Frame-by-frame shape edits:
--
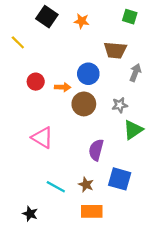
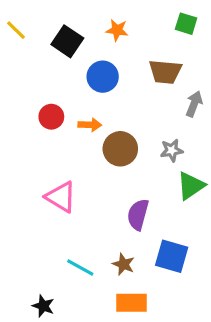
black square: (47, 17) -> (67, 41), moved
yellow line: (18, 42) -> (16, 30), moved
blue circle: (88, 74) -> (103, 77), moved

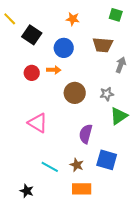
black square: (67, 41) -> (32, 35), moved
orange arrow: (90, 125) -> (54, 70), moved

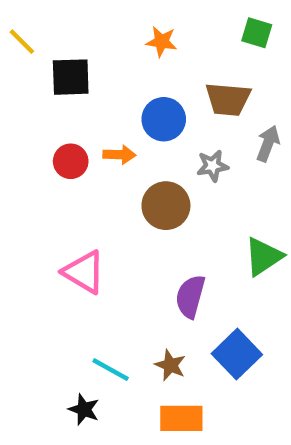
black square: (32, 35) -> (71, 77), turned -36
blue circle: (64, 48) -> (164, 119), moved
gray star: (107, 94) -> (212, 166), moved
blue square: (107, 160) -> (237, 354), turned 30
black star: (27, 191) -> (84, 409), moved

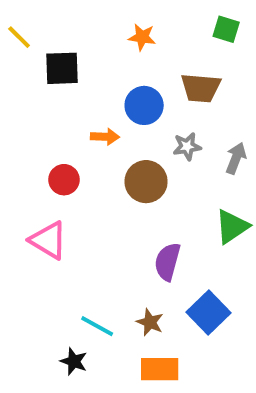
gray arrow: (268, 144) -> (236, 158), moved
red circle: (71, 161) -> (64, 180), moved
pink triangle: (84, 272) -> (48, 240), moved

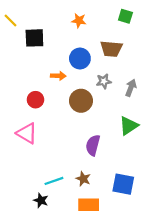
blue square: (209, 312) -> (123, 184), moved, turned -35
cyan line: (97, 326) -> (54, 181), turned -48

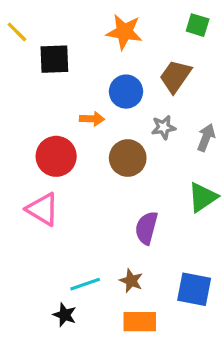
orange star: (79, 21) -> (124, 32), size x1.5
brown trapezoid: (111, 49) -> (175, 76), turned 120
red circle: (35, 100) -> (56, 156), size x1.5

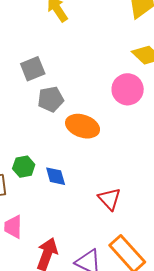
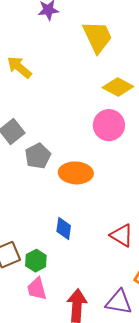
green hexagon: (24, 167) -> (36, 261), moved
blue diamond: (56, 176) -> (64, 229), turned 40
--
» ACTIVITY: Write out word for word every line from the line with "gray star: (107, 94) -> (212, 166), moved" through the final line of the records, both included, skipping the pictures.

» EXPECTED OUTPUT:
gray star: (107, 94) -> (212, 166), moved
blue square: (107, 160) -> (237, 354), turned 30
black star: (27, 191) -> (84, 409), moved

gray arrow: (268, 144) -> (236, 158), moved
red circle: (71, 161) -> (64, 180), moved
pink triangle: (84, 272) -> (48, 240), moved

blue square: (209, 312) -> (123, 184), moved, turned -35
cyan line: (97, 326) -> (54, 181), turned -48

orange star: (79, 21) -> (124, 32), size x1.5
brown trapezoid: (111, 49) -> (175, 76), turned 120
red circle: (35, 100) -> (56, 156), size x1.5

green hexagon: (24, 167) -> (36, 261), moved
blue diamond: (56, 176) -> (64, 229), turned 40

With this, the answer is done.